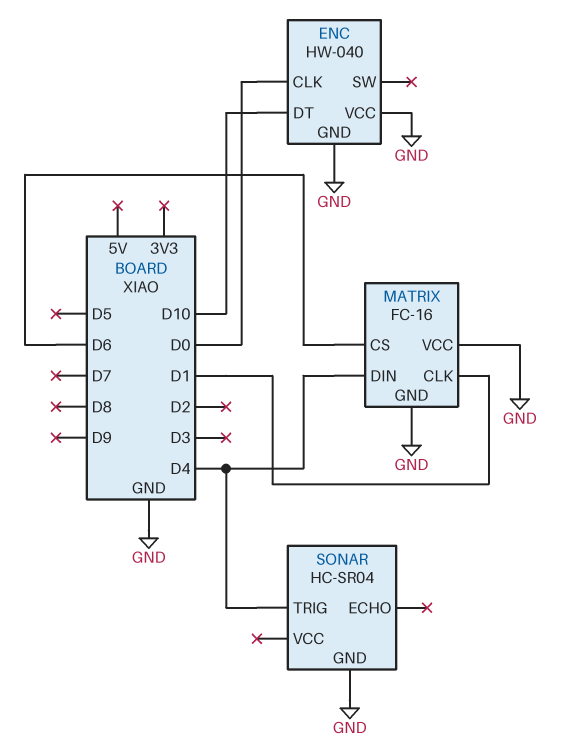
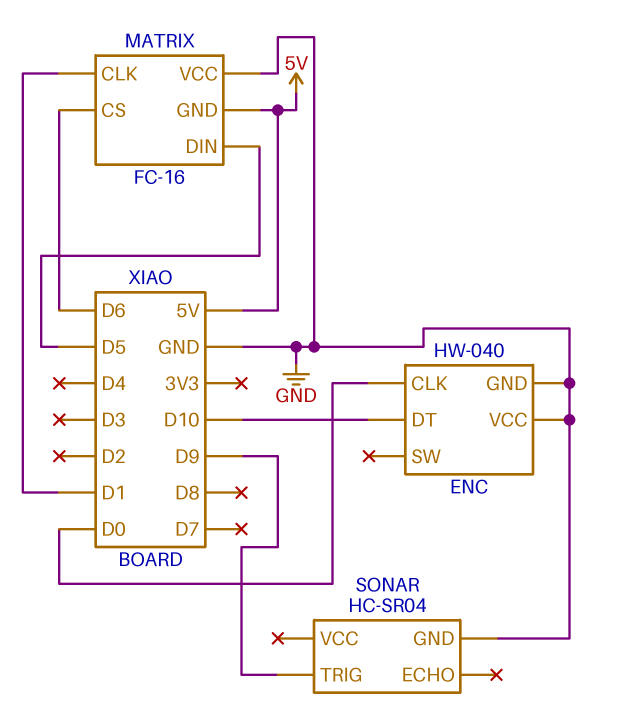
MATRIX pin DIN: D4 -> D5
MATRIX pin GND: GND -> 5V
SONAR pin TRIG: D4 -> D9

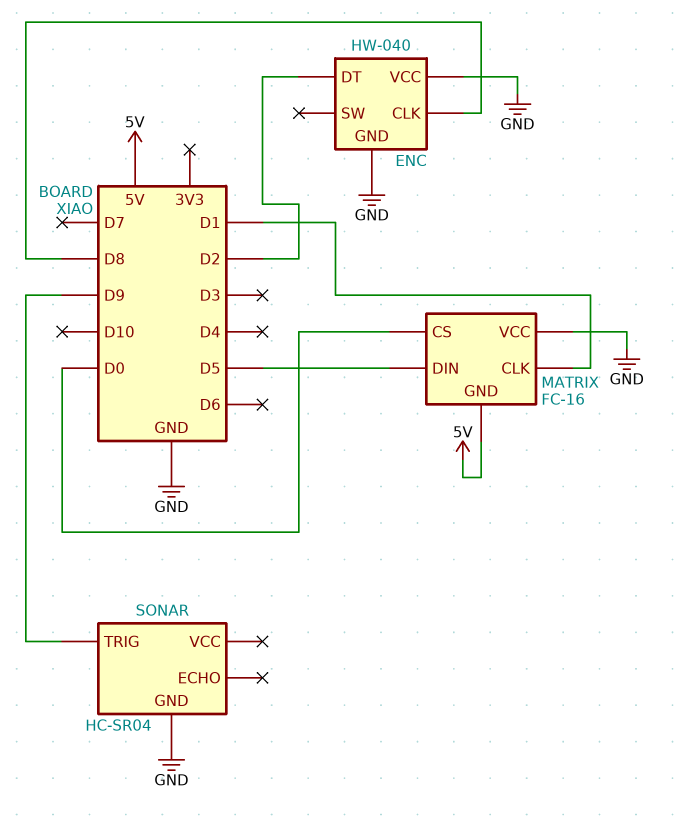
ENC pin CLK: D0 -> D8
ENC pin DT: D10 -> D2
MATRIX pin CS: D6 -> D0

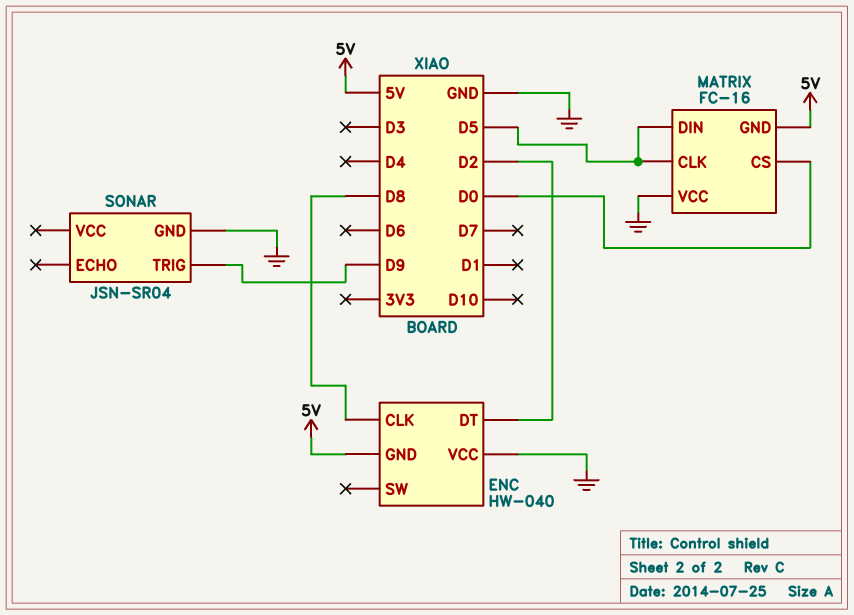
ENC pin GND: GND -> 5V
MATRIX pin CLK: D1 -> D5
SONAR: HC-SR04 -> JSN-SR04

▸ **WHAT YOU HAVE TO DO**: Leave out each picture and extract the lines from the one containing "ENC pin CLK: D0 -> D8" through the end of the records above, inclusive, exactly as they stand.

▸ **RESPONSE BOX**:
ENC pin CLK: D0 -> D8
ENC pin DT: D10 -> D2
MATRIX pin CS: D6 -> D0

ENC pin GND: GND -> 5V
MATRIX pin CLK: D1 -> D5
SONAR: HC-SR04 -> JSN-SR04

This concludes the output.